**TASK REQUIREMENTS**: Beginning with the line where "mask_svg, mask_w, mask_h." appears, restate the lines word for word through the last one in the listing.

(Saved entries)

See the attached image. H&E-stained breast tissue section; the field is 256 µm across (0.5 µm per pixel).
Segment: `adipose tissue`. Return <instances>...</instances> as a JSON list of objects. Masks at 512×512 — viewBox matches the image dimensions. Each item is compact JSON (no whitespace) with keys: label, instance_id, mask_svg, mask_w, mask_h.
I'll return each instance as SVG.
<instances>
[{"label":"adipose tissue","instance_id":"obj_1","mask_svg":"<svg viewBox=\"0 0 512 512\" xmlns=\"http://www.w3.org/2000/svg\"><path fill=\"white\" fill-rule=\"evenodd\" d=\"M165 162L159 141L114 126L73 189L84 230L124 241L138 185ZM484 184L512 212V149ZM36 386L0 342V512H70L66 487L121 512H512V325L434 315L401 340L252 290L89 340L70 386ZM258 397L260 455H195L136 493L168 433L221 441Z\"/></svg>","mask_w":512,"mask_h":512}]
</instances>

**EXERCISE RESPONSE**:
Segment: `adipose tissue`. Return <instances>...</instances> as a JSON list of objects. Masks at 512×512 — viewBox matches the image dimensions. Each item is compact JSON (no whitespace) with keys: label, instance_id, mask_svg, mask_w, mask_h.
I'll return each instance as SVG.
<instances>
[{"label":"adipose tissue","instance_id":"obj_1","mask_svg":"<svg viewBox=\"0 0 512 512\" xmlns=\"http://www.w3.org/2000/svg\"><path fill=\"white\" fill-rule=\"evenodd\" d=\"M165 162L159 141L114 126L73 189L84 230L124 241L138 185ZM484 184L512 212V149ZM36 386L0 342V512H70L66 487L121 512H512V325L434 315L401 340L252 290L89 340L70 386ZM258 397L260 455H195L136 493L168 433L221 441Z\"/></svg>","mask_w":512,"mask_h":512}]
</instances>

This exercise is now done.